### Exercise prompt
From the entries underneath, give the number of lines holding the word "amarillo", without any other words.

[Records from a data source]
+ + + + + + +

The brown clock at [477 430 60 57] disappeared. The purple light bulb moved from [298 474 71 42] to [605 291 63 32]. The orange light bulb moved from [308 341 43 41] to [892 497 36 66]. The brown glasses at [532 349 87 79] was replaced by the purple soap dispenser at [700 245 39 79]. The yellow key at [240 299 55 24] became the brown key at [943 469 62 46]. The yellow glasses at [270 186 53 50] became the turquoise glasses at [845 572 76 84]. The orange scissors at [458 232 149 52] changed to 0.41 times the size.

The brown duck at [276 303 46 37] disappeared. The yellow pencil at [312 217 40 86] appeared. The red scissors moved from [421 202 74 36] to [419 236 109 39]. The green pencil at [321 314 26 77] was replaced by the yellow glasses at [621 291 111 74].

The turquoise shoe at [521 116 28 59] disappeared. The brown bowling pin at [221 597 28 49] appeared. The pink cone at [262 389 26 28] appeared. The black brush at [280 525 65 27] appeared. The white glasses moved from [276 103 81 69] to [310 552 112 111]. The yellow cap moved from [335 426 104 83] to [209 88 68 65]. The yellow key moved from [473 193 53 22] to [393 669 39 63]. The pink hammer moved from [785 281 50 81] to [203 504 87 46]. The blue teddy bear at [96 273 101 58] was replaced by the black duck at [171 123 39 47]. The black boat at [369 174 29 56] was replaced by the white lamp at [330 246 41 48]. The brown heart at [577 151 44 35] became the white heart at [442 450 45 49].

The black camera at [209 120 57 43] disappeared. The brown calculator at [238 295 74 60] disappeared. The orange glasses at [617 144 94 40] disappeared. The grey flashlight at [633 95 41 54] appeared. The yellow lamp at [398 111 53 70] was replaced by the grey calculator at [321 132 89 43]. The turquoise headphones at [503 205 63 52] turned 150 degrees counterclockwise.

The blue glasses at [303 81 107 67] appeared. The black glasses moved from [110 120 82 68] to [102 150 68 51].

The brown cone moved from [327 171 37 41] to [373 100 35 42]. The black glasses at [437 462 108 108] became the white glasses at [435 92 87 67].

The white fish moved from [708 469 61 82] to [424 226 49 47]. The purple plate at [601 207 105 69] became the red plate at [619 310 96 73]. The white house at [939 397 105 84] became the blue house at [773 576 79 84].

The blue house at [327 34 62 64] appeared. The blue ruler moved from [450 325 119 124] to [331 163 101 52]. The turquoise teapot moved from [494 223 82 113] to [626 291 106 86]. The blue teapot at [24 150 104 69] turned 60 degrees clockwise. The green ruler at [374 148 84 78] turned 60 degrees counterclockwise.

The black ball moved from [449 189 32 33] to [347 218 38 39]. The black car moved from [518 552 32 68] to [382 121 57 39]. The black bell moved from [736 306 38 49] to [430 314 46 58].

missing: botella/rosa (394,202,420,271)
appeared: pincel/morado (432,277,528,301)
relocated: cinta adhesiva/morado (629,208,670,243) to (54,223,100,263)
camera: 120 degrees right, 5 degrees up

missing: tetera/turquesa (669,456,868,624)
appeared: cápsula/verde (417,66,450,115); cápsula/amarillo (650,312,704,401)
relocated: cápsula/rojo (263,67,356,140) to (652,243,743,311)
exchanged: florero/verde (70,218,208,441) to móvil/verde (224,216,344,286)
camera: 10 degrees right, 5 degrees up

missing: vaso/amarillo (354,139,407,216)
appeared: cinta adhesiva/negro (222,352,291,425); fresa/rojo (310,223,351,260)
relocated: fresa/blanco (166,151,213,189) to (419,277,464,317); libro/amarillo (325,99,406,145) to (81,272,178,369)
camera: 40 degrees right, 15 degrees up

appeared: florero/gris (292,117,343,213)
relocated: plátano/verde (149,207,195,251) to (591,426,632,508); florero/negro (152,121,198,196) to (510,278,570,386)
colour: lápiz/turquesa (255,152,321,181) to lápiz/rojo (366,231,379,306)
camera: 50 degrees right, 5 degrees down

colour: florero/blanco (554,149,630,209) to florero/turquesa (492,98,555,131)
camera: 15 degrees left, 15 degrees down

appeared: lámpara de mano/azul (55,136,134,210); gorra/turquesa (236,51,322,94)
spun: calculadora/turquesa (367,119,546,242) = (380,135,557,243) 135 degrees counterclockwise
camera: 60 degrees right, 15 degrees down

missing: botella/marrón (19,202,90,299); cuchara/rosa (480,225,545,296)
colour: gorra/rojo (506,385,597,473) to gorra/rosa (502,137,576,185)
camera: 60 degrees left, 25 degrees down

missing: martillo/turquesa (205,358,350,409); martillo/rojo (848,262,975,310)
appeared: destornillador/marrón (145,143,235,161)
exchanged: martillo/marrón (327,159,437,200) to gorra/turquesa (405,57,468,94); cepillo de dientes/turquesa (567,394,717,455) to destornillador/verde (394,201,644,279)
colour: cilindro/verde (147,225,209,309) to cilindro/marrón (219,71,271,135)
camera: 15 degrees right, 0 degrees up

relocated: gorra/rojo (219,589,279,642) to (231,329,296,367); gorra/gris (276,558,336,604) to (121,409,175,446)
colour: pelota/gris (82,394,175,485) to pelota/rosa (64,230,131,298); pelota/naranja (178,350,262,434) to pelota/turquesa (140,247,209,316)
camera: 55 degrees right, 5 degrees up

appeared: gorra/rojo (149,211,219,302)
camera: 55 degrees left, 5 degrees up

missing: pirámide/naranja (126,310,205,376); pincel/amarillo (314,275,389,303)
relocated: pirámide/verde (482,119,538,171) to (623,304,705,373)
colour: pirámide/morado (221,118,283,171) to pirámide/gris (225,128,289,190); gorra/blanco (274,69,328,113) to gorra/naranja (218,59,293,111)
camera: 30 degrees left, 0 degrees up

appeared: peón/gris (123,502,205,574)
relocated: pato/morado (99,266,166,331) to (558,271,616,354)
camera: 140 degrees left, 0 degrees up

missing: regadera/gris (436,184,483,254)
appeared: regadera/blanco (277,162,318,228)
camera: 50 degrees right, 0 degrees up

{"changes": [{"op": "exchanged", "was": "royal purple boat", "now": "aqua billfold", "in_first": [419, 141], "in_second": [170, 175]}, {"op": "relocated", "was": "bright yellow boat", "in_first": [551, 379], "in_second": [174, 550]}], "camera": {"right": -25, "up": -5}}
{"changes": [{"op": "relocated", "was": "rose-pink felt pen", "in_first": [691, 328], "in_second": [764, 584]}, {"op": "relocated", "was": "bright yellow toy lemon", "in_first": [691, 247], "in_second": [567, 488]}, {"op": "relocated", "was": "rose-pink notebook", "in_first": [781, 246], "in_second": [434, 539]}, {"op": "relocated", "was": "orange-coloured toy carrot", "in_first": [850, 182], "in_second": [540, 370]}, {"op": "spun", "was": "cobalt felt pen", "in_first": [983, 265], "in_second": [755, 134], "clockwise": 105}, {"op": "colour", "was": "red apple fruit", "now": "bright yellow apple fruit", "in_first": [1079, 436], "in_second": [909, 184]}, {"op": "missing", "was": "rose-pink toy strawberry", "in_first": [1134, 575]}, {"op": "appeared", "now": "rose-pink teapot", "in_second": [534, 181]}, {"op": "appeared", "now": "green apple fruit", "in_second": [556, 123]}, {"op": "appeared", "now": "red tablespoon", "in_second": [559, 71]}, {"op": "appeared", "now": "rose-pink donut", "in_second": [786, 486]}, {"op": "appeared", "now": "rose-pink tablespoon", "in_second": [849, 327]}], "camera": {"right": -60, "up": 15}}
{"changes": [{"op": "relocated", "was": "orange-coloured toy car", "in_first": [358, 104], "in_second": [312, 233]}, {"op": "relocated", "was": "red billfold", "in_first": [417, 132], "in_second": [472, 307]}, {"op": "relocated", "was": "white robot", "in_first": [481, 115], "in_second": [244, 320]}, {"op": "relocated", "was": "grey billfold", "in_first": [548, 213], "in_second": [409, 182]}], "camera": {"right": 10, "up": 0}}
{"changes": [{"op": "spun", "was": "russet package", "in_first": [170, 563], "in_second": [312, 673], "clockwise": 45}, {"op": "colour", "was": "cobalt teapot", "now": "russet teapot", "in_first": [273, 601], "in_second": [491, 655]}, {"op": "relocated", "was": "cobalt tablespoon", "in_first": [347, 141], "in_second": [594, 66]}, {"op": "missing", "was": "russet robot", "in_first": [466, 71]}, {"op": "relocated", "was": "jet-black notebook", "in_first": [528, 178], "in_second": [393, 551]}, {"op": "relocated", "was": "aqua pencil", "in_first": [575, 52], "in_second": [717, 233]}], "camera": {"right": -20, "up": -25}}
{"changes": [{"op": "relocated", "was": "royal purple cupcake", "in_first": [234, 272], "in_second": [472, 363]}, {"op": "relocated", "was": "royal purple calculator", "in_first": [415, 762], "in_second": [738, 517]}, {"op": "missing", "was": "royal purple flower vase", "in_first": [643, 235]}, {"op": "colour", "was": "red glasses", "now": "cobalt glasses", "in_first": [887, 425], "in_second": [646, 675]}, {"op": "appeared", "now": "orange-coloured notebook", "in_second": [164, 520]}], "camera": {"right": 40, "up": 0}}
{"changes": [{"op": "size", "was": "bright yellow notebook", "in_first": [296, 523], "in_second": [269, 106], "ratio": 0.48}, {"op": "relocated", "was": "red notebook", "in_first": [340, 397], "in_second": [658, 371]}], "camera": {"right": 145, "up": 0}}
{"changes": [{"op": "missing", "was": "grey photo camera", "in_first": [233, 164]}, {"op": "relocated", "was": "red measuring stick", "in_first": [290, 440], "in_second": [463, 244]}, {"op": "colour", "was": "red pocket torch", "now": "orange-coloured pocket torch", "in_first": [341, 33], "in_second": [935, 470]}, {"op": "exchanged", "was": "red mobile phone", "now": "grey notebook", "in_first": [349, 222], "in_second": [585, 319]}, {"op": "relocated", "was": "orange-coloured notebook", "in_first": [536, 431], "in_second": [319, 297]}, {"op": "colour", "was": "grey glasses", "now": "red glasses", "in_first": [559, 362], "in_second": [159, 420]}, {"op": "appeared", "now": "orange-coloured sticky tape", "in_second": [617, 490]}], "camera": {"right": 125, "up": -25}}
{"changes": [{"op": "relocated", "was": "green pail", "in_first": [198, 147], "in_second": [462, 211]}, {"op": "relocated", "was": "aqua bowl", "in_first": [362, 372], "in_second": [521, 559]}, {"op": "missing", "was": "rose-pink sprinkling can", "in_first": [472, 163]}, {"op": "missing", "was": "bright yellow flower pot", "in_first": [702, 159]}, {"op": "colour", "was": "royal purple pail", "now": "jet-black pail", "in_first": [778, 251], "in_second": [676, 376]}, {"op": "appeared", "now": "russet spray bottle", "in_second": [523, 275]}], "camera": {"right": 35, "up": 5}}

+ + + + + + +

### Result of the exercise
4